▶ Your instructions
In the answer, transcribe exactly the lines from the beginning of the material through the line holding "(675, 399) = (344, 439): turquoise", and skip every picture.
☆ ☆ ☆ ☆ ☆ ☆ ☆
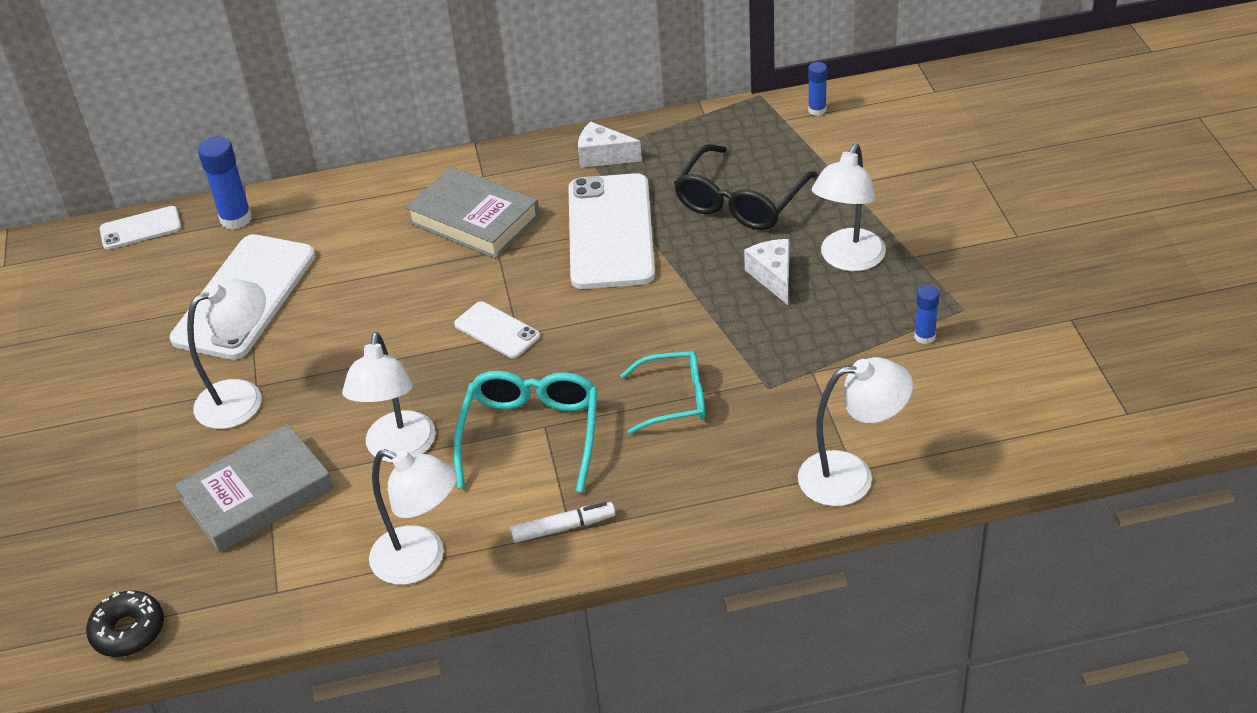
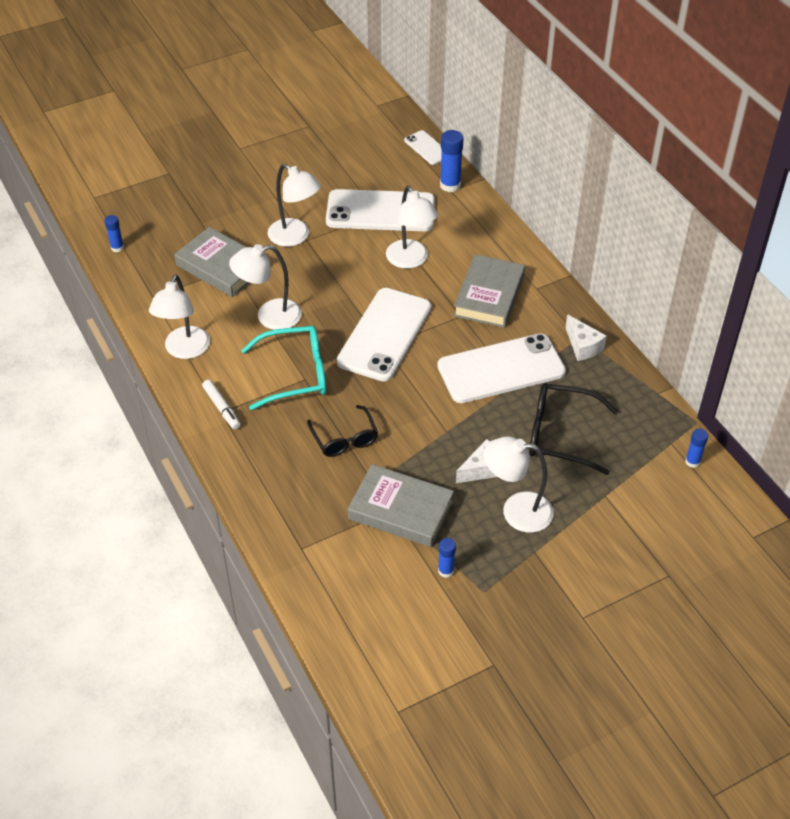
camera: 70 degrees right, 5 degrees up
(128, 631) = (117, 248): black donut -> blue glue stick
(497, 330) = (384, 334): white phone -> white phone, size x2.04
(603, 156) = (583, 346): white cheese -> white cheese turned 150 degrees clockwise
(675, 399) = (344, 439): turquoise glasses -> black glasses
(817, 362) = (400, 510): none -> grey book
(851, 476) = (295, 547): white lamp -> white lamp (411, 260)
☆ ☆ ☆ ☆ ☆ ☆ ☆
▶ Result
camera: 70 degrees right, 5 degrees up
(128, 631) = (117, 248): black donut -> blue glue stick
(497, 330) = (384, 334): white phone -> white phone, size x2.04
(603, 156) = (583, 346): white cheese -> white cheese turned 150 degrees clockwise
(675, 399) = (344, 439): turquoise glasses -> black glasses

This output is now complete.